§ **Dataset records**
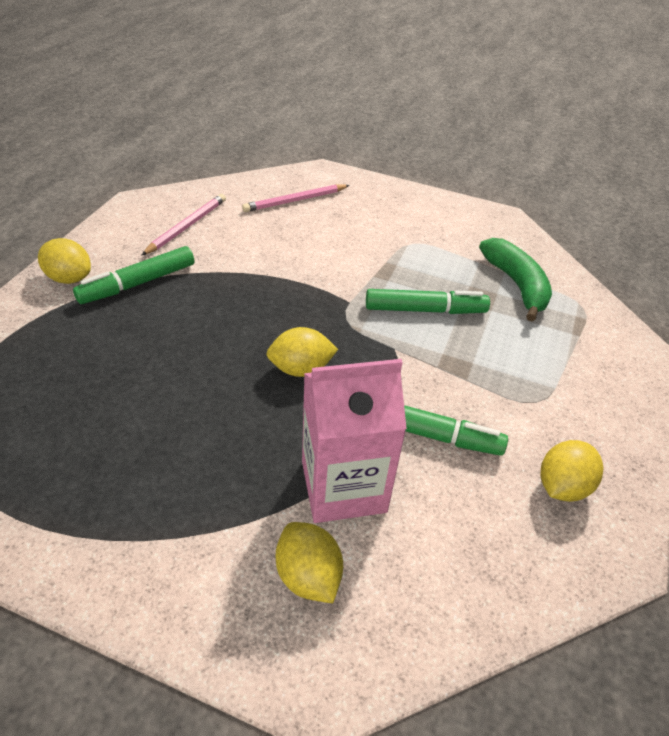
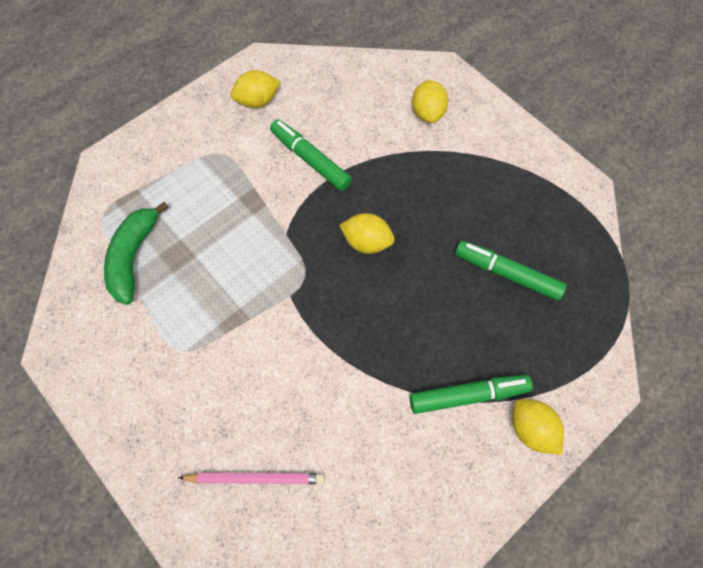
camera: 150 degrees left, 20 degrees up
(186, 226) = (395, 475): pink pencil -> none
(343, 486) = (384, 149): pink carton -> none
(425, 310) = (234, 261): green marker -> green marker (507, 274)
==
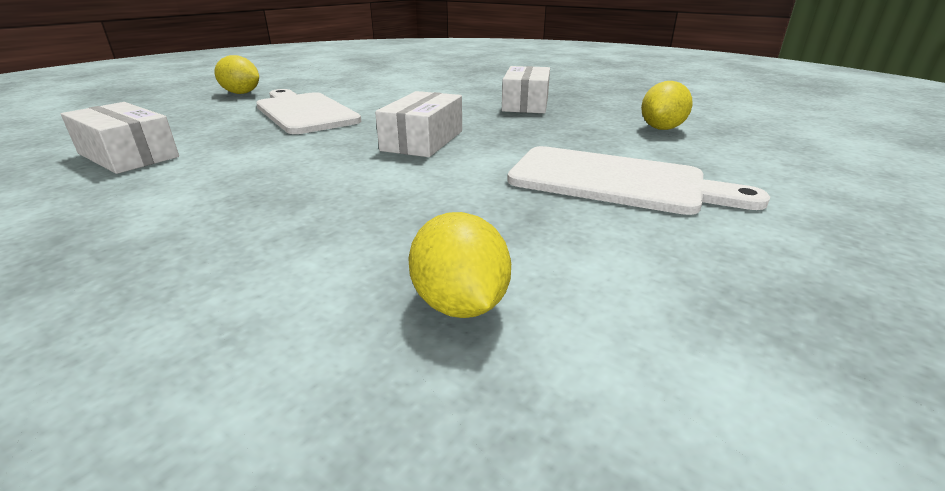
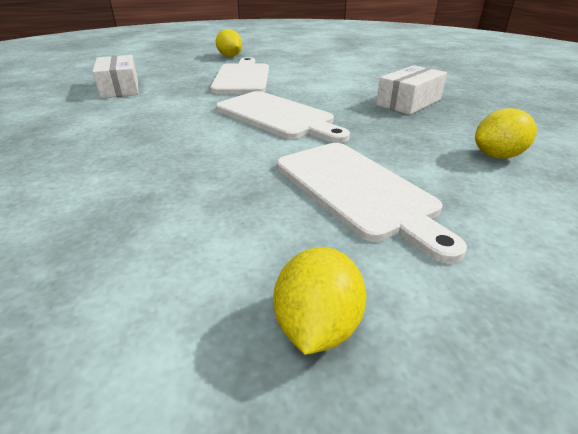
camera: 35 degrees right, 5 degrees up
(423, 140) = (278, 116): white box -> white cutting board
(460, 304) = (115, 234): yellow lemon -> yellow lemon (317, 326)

§ **Exercise**
Which lines of the listing contain the string "camera"? Copy every one of them.

§ **Expected answer**
camera: 150 degrees left, 20 degrees up
camera: 35 degrees right, 5 degrees up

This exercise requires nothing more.